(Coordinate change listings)
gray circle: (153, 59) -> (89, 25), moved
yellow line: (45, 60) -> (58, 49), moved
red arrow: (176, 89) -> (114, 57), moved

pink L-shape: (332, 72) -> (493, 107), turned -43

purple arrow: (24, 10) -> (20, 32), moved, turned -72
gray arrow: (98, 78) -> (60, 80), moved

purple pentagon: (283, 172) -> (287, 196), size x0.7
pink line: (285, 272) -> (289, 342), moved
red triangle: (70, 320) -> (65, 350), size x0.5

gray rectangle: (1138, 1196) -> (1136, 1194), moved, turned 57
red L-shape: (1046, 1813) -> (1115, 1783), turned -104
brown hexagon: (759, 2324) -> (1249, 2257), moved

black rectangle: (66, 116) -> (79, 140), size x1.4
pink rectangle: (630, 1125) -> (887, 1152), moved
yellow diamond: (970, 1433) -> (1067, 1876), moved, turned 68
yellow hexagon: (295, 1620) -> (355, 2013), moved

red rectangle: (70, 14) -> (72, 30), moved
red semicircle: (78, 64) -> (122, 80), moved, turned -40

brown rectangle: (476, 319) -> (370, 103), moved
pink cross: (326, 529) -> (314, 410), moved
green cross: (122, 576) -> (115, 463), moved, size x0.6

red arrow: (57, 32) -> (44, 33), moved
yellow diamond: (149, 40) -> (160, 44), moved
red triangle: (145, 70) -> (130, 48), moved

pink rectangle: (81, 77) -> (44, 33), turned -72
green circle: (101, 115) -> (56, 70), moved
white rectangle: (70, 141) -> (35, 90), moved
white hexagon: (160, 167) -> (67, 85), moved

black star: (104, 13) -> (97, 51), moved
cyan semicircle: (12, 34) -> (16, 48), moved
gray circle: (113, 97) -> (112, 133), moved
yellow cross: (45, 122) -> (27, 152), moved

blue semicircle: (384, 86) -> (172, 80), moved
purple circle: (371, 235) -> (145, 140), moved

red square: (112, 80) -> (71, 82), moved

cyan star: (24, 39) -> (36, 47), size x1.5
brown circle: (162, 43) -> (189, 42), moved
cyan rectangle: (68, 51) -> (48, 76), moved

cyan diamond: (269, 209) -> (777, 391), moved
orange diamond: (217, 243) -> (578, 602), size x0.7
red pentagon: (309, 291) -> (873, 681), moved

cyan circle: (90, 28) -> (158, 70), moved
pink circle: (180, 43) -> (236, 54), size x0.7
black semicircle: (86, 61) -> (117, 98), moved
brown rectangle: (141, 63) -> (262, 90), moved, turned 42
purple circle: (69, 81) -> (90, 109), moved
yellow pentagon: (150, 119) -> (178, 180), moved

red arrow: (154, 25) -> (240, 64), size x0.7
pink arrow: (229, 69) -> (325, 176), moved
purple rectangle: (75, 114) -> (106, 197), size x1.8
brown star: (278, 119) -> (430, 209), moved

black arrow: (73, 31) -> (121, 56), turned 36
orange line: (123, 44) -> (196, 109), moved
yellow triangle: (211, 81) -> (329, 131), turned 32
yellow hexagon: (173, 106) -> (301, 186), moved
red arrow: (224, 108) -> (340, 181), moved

— What the exercise asks —
What do the lines above say from the one containing "yellow diamond: (970, 1433)" down to the one containing "brown circle: (162, 43) -> (189, 42), moved"? Return them exactly, both end lines included, and only them.

— Response area —
yellow diamond: (970, 1433) -> (1067, 1876), moved, turned 68
yellow hexagon: (295, 1620) -> (355, 2013), moved

red rectangle: (70, 14) -> (72, 30), moved
red semicircle: (78, 64) -> (122, 80), moved, turned -40

brown rectangle: (476, 319) -> (370, 103), moved
pink cross: (326, 529) -> (314, 410), moved
green cross: (122, 576) -> (115, 463), moved, size x0.6

red arrow: (57, 32) -> (44, 33), moved
yellow diamond: (149, 40) -> (160, 44), moved
red triangle: (145, 70) -> (130, 48), moved

pink rectangle: (81, 77) -> (44, 33), turned -72
green circle: (101, 115) -> (56, 70), moved
white rectangle: (70, 141) -> (35, 90), moved
white hexagon: (160, 167) -> (67, 85), moved

black star: (104, 13) -> (97, 51), moved
cyan semicircle: (12, 34) -> (16, 48), moved
gray circle: (113, 97) -> (112, 133), moved
yellow cross: (45, 122) -> (27, 152), moved

blue semicircle: (384, 86) -> (172, 80), moved
purple circle: (371, 235) -> (145, 140), moved

red square: (112, 80) -> (71, 82), moved

cyan star: (24, 39) -> (36, 47), size x1.5
brown circle: (162, 43) -> (189, 42), moved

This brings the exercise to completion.